Task prompt: What you return should match every record exactly, with the images removed.

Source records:
━━━━━━━━

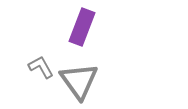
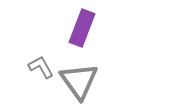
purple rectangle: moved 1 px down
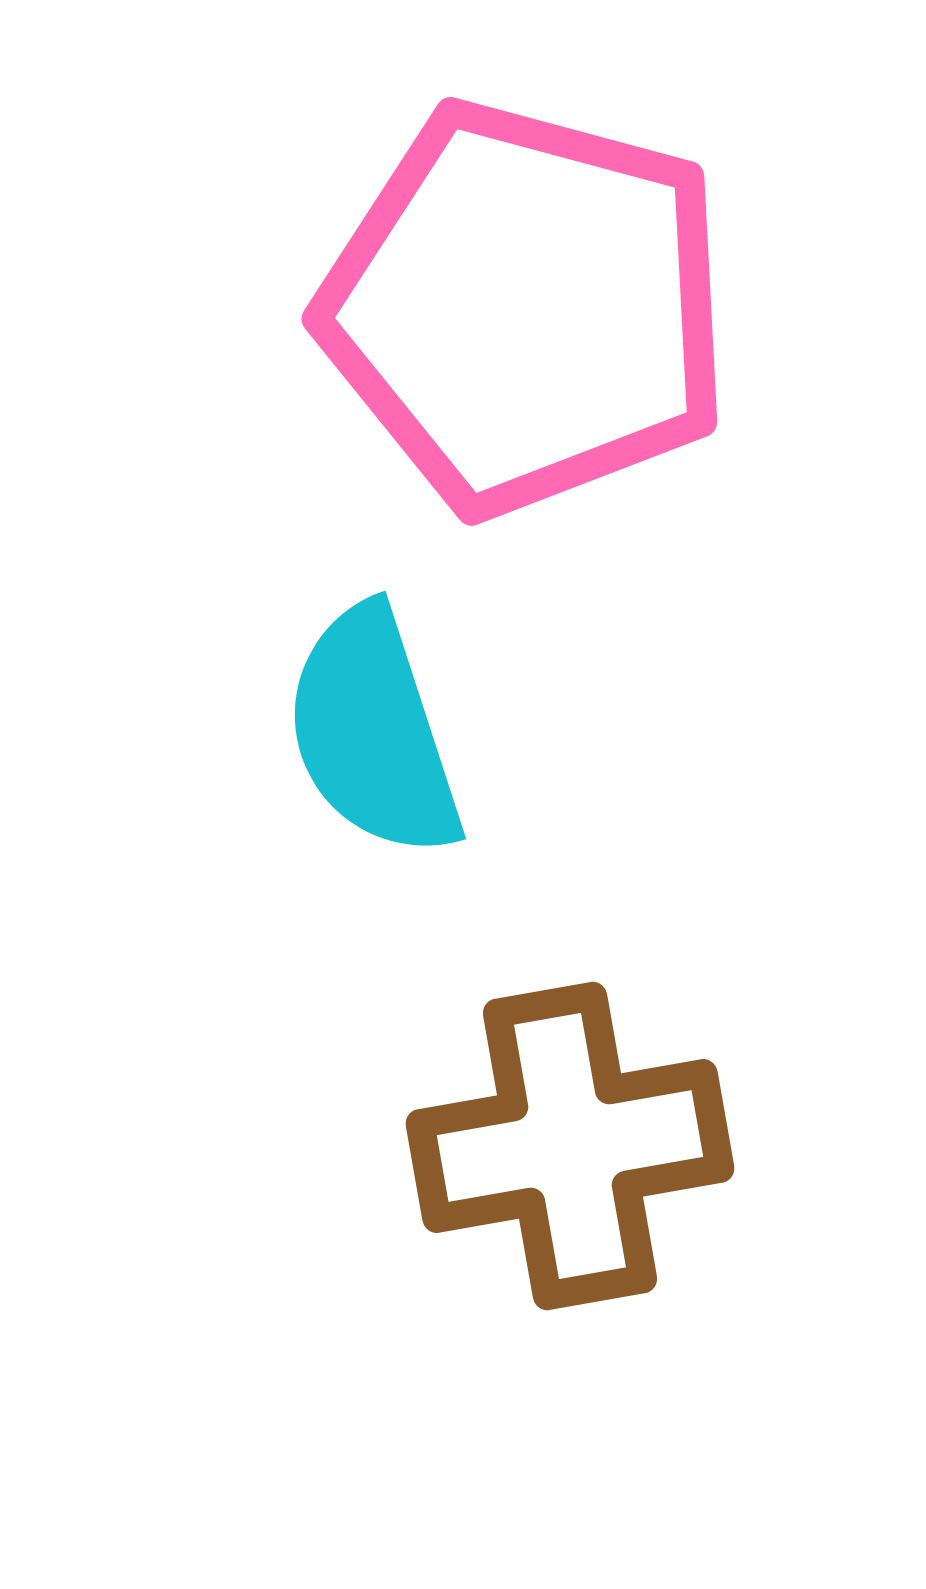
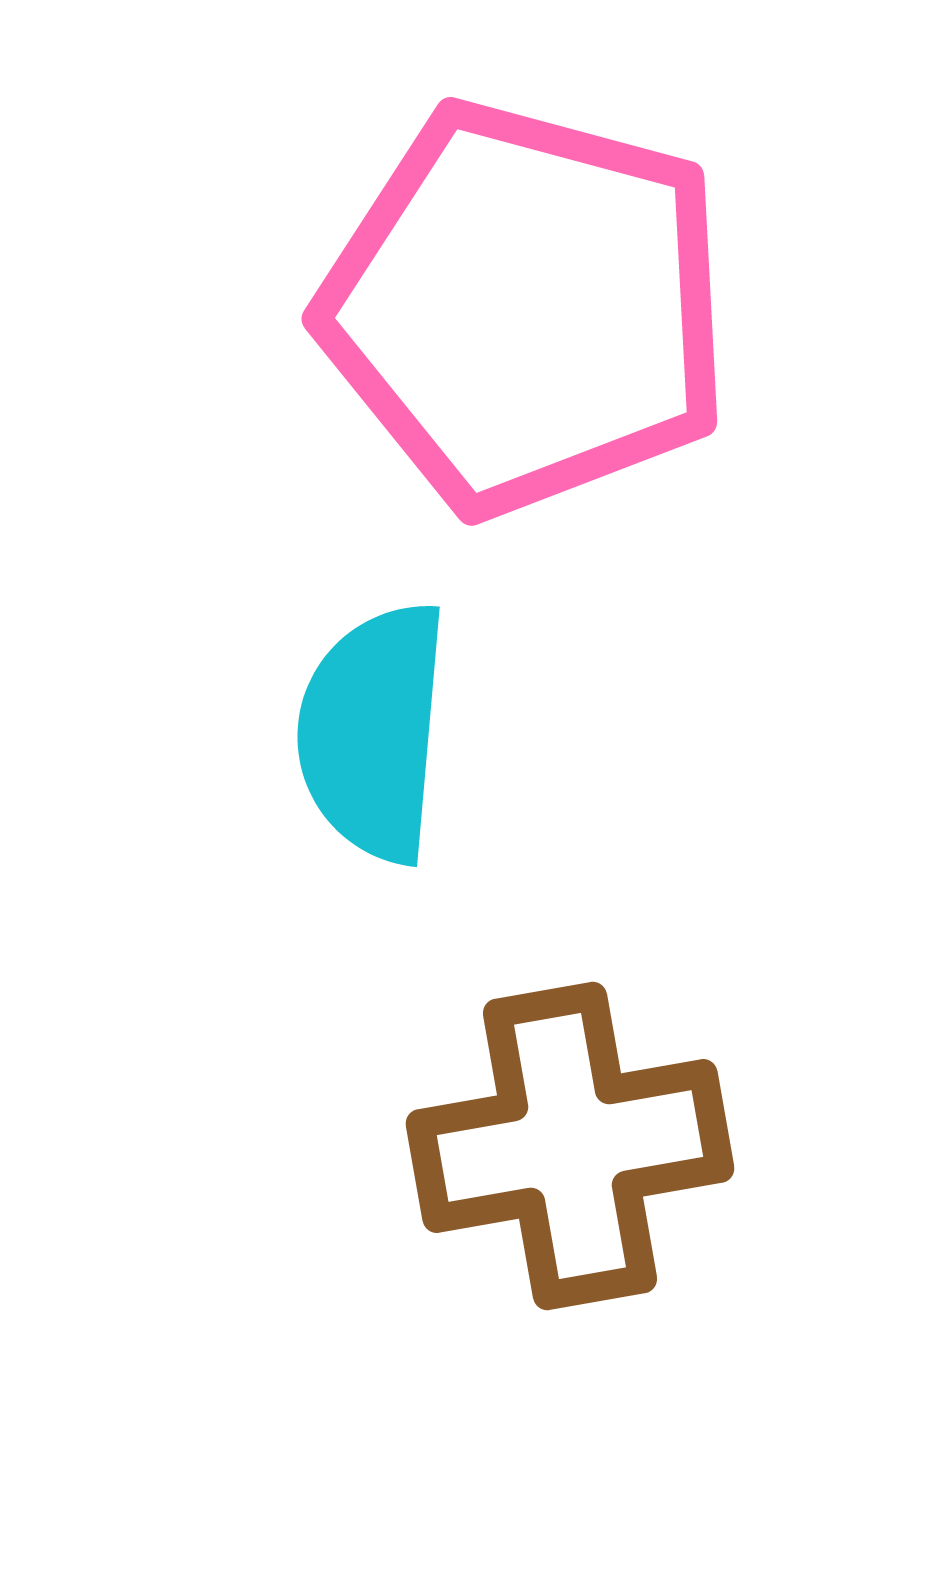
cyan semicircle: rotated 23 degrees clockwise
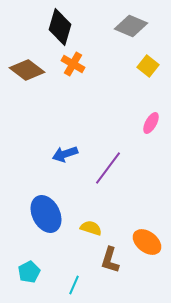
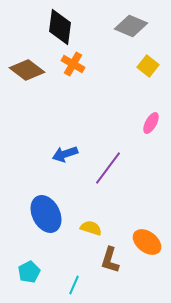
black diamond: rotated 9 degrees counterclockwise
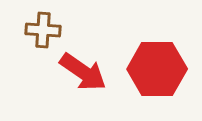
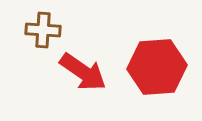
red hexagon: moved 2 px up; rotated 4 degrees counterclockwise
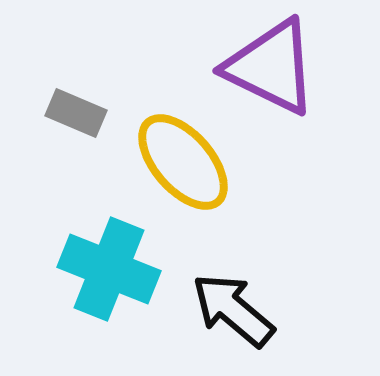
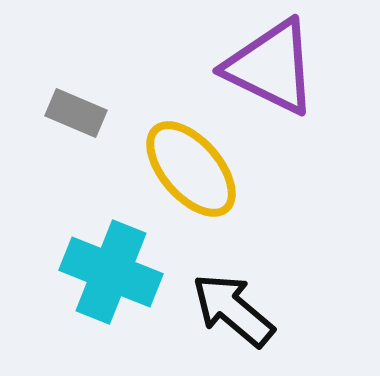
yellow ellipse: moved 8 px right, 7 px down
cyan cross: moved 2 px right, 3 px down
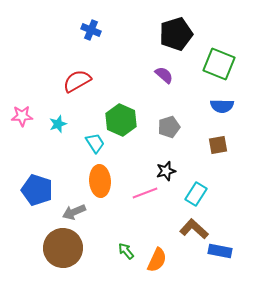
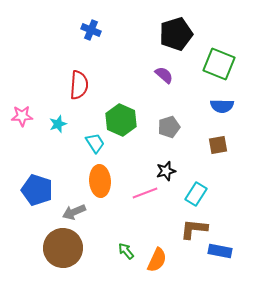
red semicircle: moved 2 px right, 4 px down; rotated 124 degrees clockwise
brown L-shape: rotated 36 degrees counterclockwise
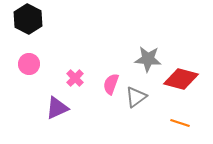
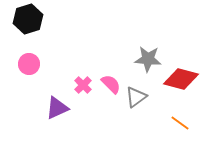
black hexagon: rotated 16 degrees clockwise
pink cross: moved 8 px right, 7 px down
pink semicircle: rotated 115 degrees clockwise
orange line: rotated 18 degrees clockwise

━━━━━━━━

Solution to this exercise:
purple rectangle: moved 1 px down
cyan semicircle: rotated 23 degrees clockwise
black diamond: rotated 9 degrees counterclockwise
red hexagon: moved 2 px up; rotated 4 degrees counterclockwise
yellow ellipse: moved 8 px right, 7 px down
cyan cross: moved 2 px right, 3 px down
red semicircle: moved 2 px right, 4 px down; rotated 124 degrees clockwise
brown L-shape: rotated 36 degrees counterclockwise
black hexagon: rotated 16 degrees clockwise
pink cross: moved 8 px right, 7 px down
pink semicircle: rotated 115 degrees clockwise
orange line: rotated 18 degrees clockwise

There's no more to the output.